## What is expected
From the line with "RV3: 50k (GND, N001, wiper" through the line with "R212: 470 (SIG3, SIG26) -> 4.7k (SIG3, SIG26)", repeat the entries verbatim, both end lines included, and add nothing.

## Data section
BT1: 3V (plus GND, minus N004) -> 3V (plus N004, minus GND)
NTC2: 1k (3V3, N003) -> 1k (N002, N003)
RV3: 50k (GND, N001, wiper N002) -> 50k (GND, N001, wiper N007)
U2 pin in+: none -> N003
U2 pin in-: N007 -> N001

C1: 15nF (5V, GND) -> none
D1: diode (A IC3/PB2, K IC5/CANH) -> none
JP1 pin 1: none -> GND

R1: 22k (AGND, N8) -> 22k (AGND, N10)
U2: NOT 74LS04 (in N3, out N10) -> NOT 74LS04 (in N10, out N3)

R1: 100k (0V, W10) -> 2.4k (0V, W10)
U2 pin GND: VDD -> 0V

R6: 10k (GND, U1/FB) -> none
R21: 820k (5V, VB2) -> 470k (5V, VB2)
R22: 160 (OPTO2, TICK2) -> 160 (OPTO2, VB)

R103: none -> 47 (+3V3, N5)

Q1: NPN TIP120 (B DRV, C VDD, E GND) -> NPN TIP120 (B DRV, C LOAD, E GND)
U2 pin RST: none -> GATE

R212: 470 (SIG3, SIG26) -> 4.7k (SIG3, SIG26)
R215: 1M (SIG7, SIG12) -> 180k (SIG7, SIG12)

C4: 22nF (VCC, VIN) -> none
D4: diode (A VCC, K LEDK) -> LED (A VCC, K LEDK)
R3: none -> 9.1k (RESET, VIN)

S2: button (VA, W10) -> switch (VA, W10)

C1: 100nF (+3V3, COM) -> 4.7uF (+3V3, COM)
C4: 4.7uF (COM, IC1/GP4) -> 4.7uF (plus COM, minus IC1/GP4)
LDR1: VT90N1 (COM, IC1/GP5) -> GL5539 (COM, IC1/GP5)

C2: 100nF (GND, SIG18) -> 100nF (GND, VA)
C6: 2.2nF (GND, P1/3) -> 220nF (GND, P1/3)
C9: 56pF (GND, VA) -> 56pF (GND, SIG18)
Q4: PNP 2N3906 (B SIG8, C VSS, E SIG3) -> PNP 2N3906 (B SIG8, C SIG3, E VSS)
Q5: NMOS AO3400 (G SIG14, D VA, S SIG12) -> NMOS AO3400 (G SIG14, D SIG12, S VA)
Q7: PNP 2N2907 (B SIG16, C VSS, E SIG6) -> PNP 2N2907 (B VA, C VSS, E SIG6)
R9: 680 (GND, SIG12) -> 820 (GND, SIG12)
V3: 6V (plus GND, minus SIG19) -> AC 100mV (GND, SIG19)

## Output for this exercise
RV3: 50k (GND, N001, wiper N002) -> 50k (GND, N001, wiper N007)
U2 pin in+: none -> N003
U2 pin in-: N007 -> N001

C1: 15nF (5V, GND) -> none
D1: diode (A IC3/PB2, K IC5/CANH) -> none
JP1 pin 1: none -> GND

R1: 22k (AGND, N8) -> 22k (AGND, N10)
U2: NOT 74LS04 (in N3, out N10) -> NOT 74LS04 (in N10, out N3)

R1: 100k (0V, W10) -> 2.4k (0V, W10)
U2 pin GND: VDD -> 0V

R6: 10k (GND, U1/FB) -> none
R21: 820k (5V, VB2) -> 470k (5V, VB2)
R22: 160 (OPTO2, TICK2) -> 160 (OPTO2, VB)

R103: none -> 47 (+3V3, N5)

Q1: NPN TIP120 (B DRV, C VDD, E GND) -> NPN TIP120 (B DRV, C LOAD, E GND)
U2 pin RST: none -> GATE

R212: 470 (SIG3, SIG26) -> 4.7k (SIG3, SIG26)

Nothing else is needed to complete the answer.